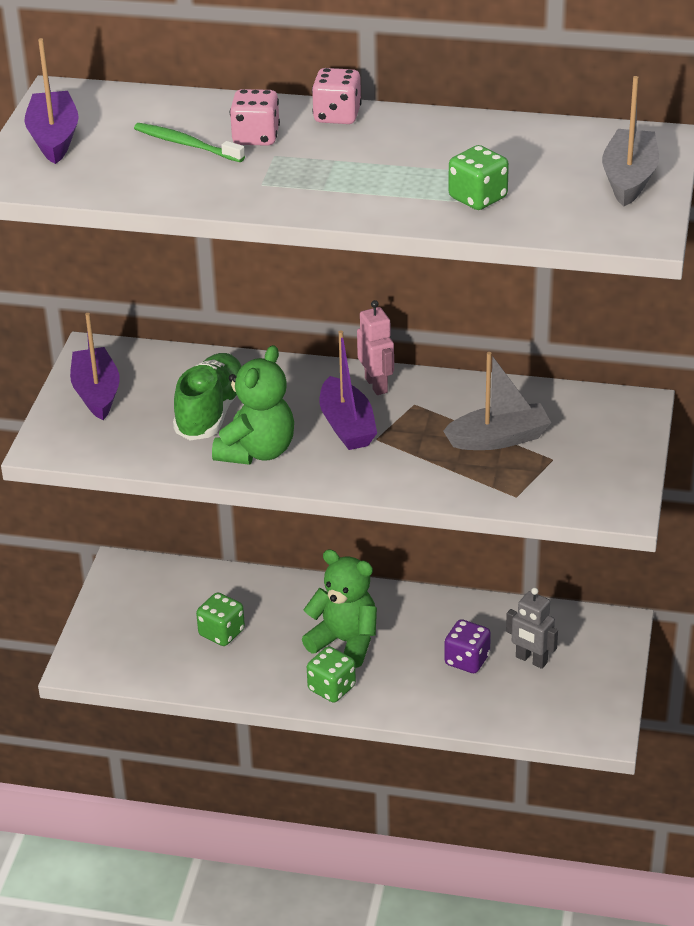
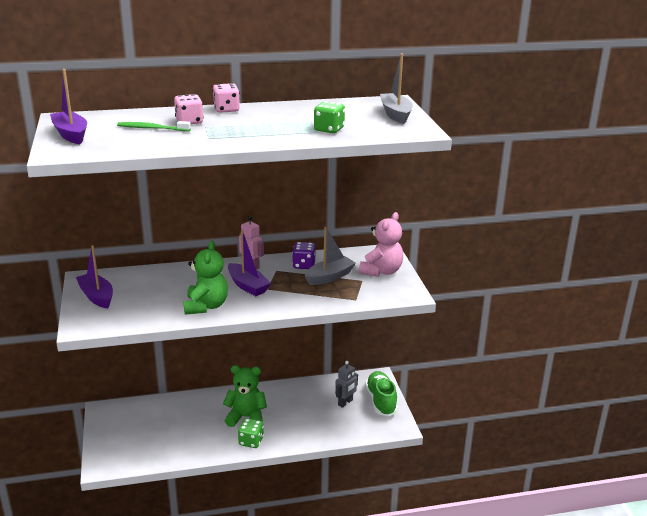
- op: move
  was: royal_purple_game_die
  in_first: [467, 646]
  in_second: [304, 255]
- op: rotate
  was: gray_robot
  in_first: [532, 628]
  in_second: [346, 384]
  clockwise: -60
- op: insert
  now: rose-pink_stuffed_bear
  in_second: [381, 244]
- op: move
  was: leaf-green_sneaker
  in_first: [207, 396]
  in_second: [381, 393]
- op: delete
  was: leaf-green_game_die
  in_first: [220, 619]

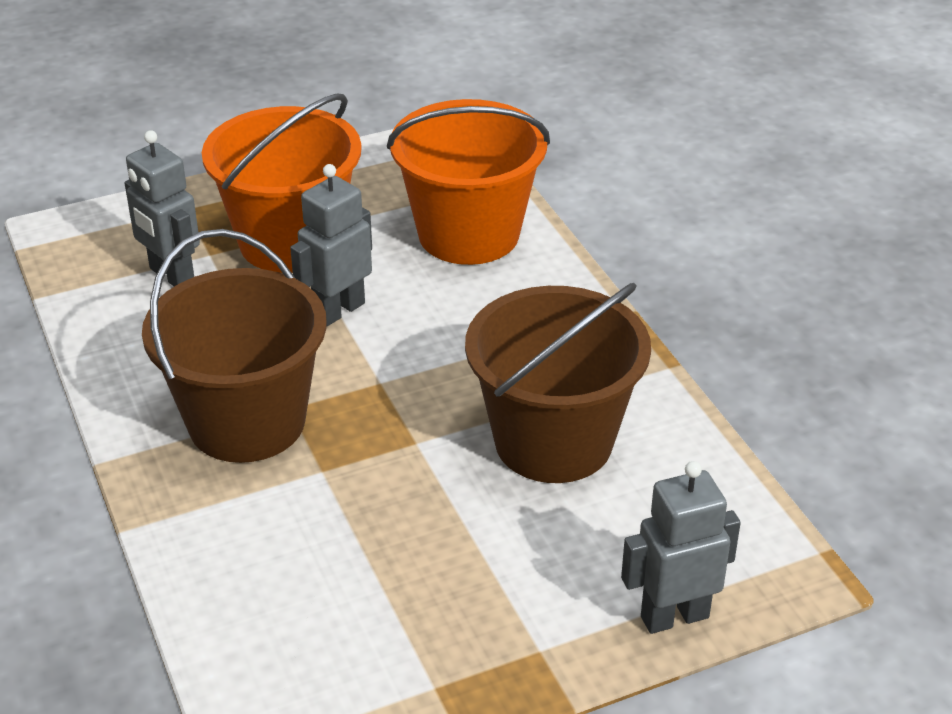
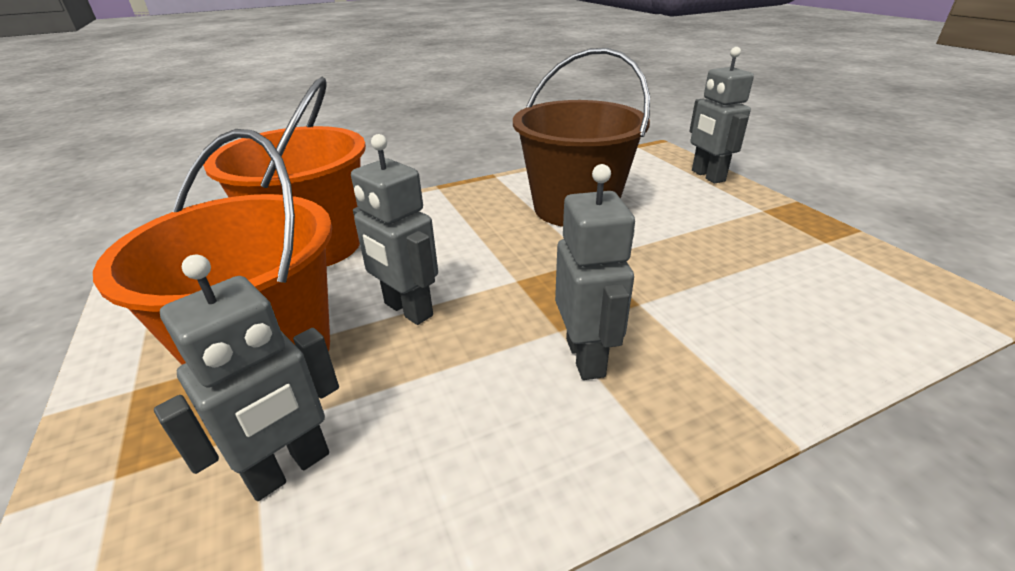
- op: replace
  was: russet_pail
  now: gray_robot
  in_first: [234, 346]
  in_second: [595, 272]

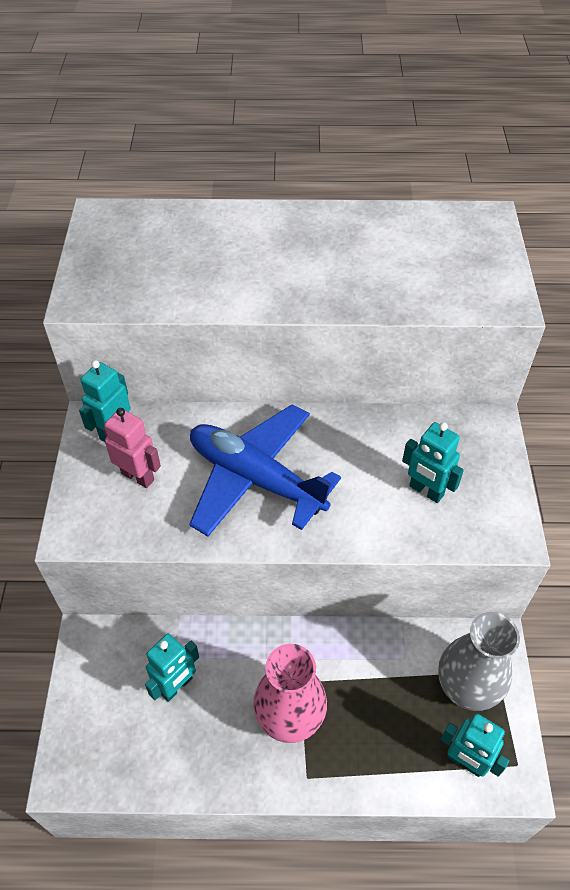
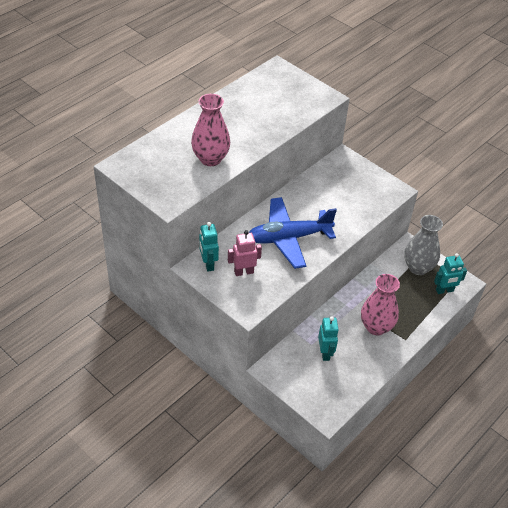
- op: insert
  now: rose-pink_flower_vase
  in_second: [210, 130]
- op: delete
  was: turquoise_robot
  in_first: [433, 462]

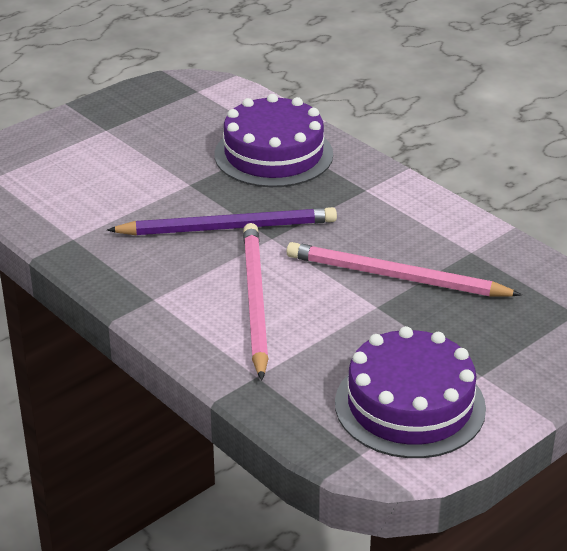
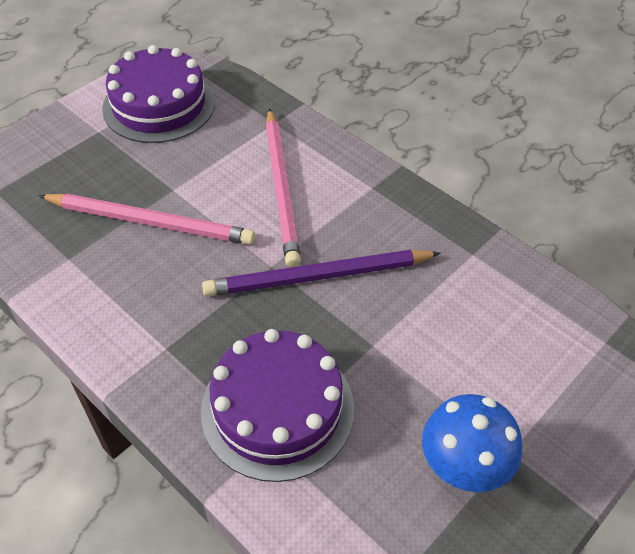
- op: insert
  now: blue_mushroom
  in_second: [472, 443]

Exercise description: Reproduce exactly the lines from the one with "in_second: [346, 384]" to the bottom of the listing, both ends included, and nothing else. Skip the pictures.

Output of the exercise:
  in_second: [346, 384]
  clockwise: -60
- op: insert
  now: rose-pink_stuffed_bear
  in_second: [381, 244]
- op: move
  was: leaf-green_sneaker
  in_first: [207, 396]
  in_second: [381, 393]
- op: delete
  was: leaf-green_game_die
  in_first: [220, 619]

- op: replace
  was: russet_pail
  now: gray_robot
  in_first: [234, 346]
  in_second: [595, 272]

- op: insert
  now: rose-pink_flower_vase
  in_second: [210, 130]
- op: delete
  was: turquoise_robot
  in_first: [433, 462]

- op: insert
  now: blue_mushroom
  in_second: [472, 443]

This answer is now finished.